Scene comparison data
.....
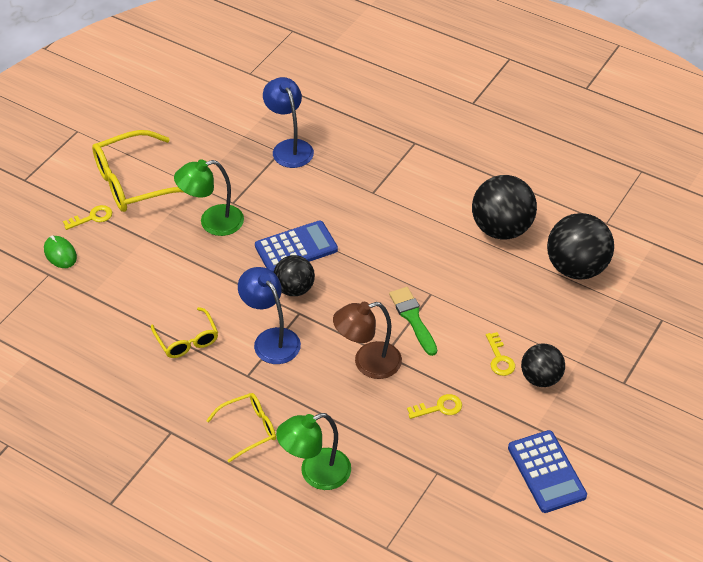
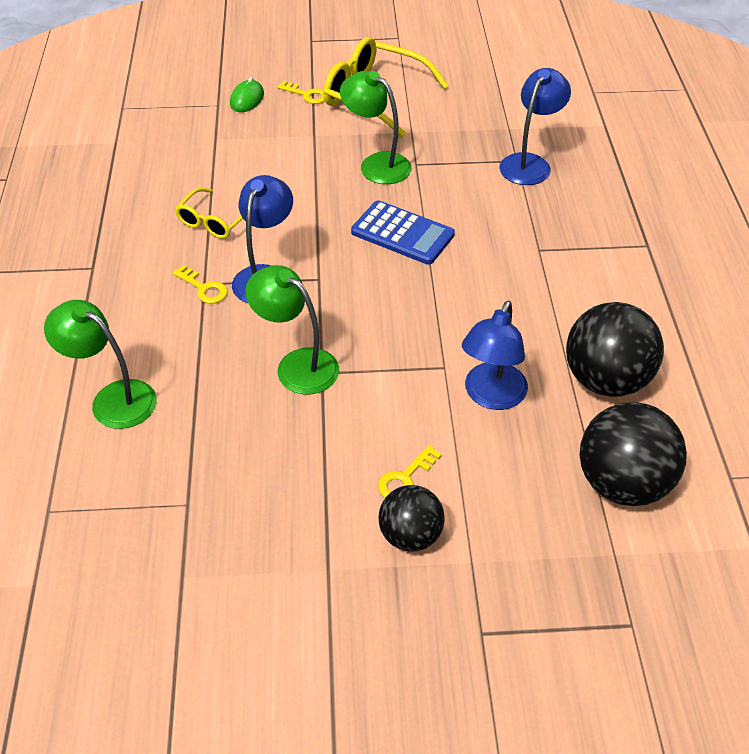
camera: 55 degrees right, 0 degrees up
yellow glasses [206,393,276,462] -> none
black ball [274,255,315,296] -> none
brown lamp [333,302,402,379] -> green lamp [245,265,339,394]
green brush [389,287,437,356] -> none
yellow key [407,394,462,419] -> yellow key moved to [172,265,228,304]
blue calculator [508,430,587,513] -> none
none -> blue lamp [462,301,528,410]

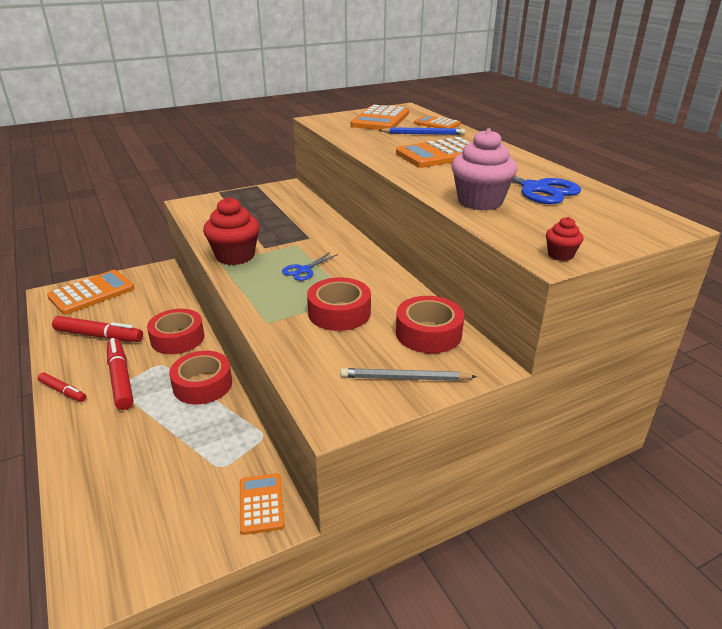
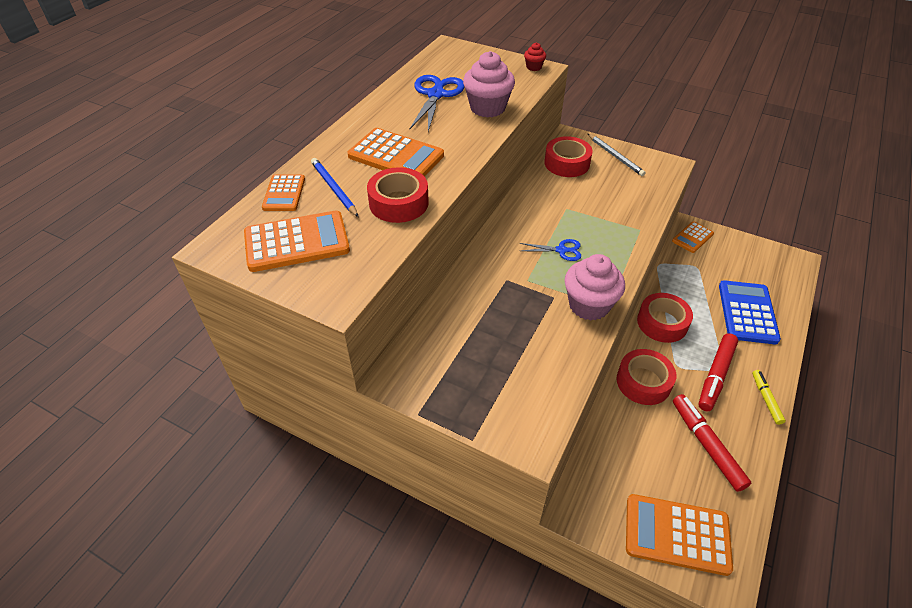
camera: 125 degrees left, 15 degrees up
red marker [38,373,86,402] -> yellow marker [752,370,786,425]
red cupcake [203,197,260,265] -> pink cupcake [565,254,625,321]
red tape [307,277,371,331] -> red tape moved to [367,167,429,223]
none -> blue calculator [719,280,781,344]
.....
> **The problem**
Take every line above that includes "none" and list it.

> **Written response**
yellow glasses [206,393,276,462] -> none
black ball [274,255,315,296] -> none
green brush [389,287,437,356] -> none
blue calculator [508,430,587,513] -> none
none -> blue lamp [462,301,528,410]
none -> blue calculator [719,280,781,344]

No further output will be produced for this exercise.